Directions: Every entry below is to be retyped exactly as it appears.
--- Source material Enclosed Below ---
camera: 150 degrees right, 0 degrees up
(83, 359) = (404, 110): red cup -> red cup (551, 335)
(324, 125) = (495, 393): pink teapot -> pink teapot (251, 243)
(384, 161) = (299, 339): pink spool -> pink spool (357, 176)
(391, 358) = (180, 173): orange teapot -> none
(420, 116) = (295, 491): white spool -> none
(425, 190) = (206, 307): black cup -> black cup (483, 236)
--- End of Enclosed Source material ---
Exercise result:
camera: 150 degrees right, 0 degrees up
(83, 359) = (404, 110): red cup -> red cup (551, 335)
(324, 125) = (495, 393): pink teapot -> pink teapot (251, 243)
(384, 161) = (299, 339): pink spool -> pink spool (357, 176)
(391, 358) = (180, 173): orange teapot -> none
(420, 116) = (295, 491): white spool -> none
(425, 190) = (206, 307): black cup -> black cup (483, 236)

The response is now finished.